## Activity
If a record holds a picture, please leave the picture out and copy the rest of the record exactly.

## Input material
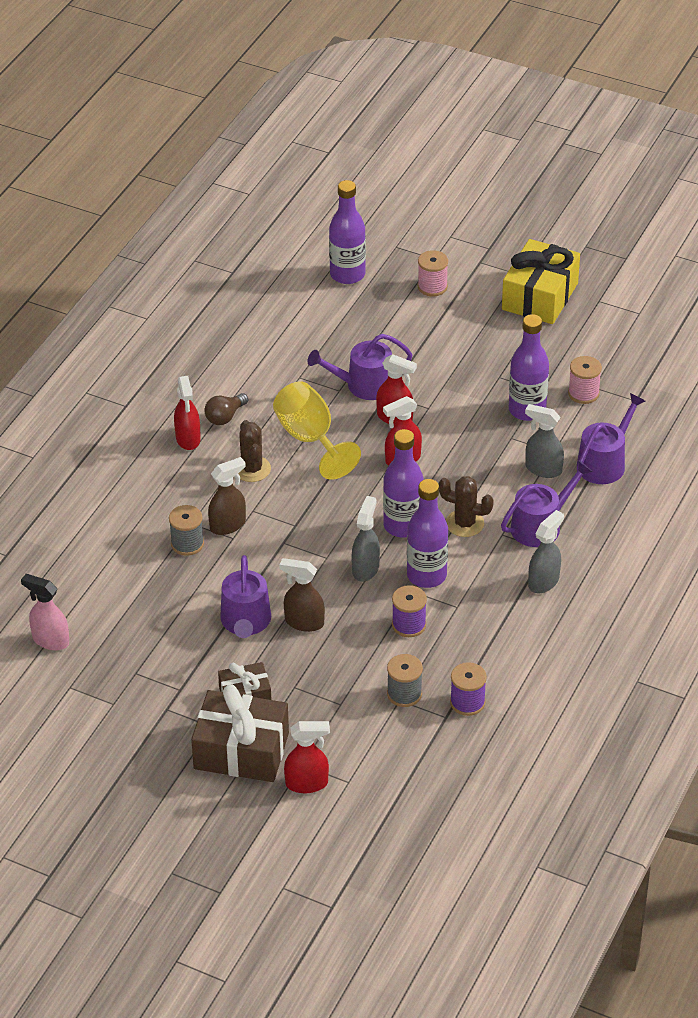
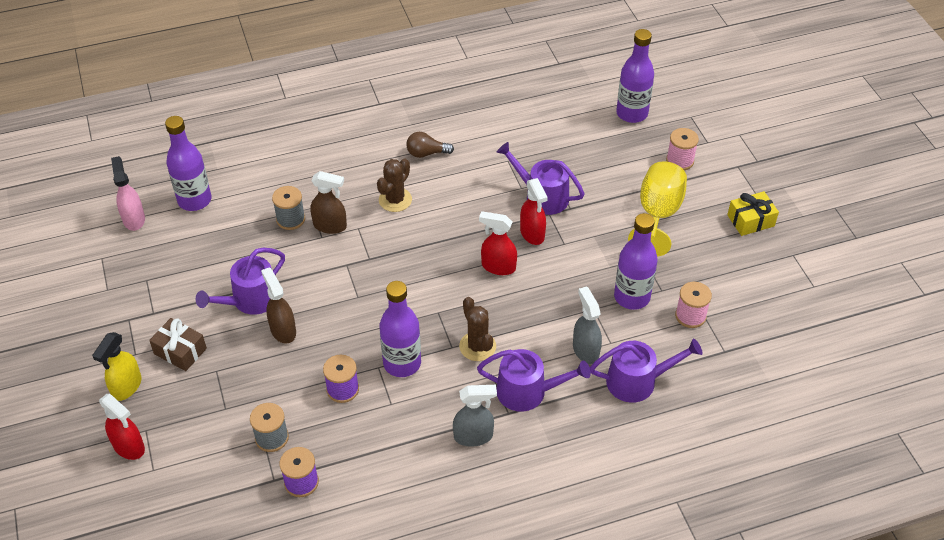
camera: 45 degrees right, 5 degrees up
red spray bottle [174,376,201,450] -> none
brown gift [191,684,289,782] -> yellow spray bottle [92,332,141,401]
yellow goblet [273,382,361,480] -> yellow goblet moved to [628,161,687,257]
grey spray bottle [351,496,380,582] -> none
purple bottle [383,429,424,537] -> purple bottle moved to [165,116,211,211]
yellow gift [502,239,580,324] -> yellow gift [727,191,779,236], size x0.57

## Result of the task
camera: 45 degrees right, 5 degrees up
red spray bottle [174,376,201,450] -> none
brown gift [191,684,289,782] -> yellow spray bottle [92,332,141,401]
yellow goblet [273,382,361,480] -> yellow goblet moved to [628,161,687,257]
grey spray bottle [351,496,380,582] -> none
purple bottle [383,429,424,537] -> purple bottle moved to [165,116,211,211]
yellow gift [502,239,580,324] -> yellow gift [727,191,779,236], size x0.57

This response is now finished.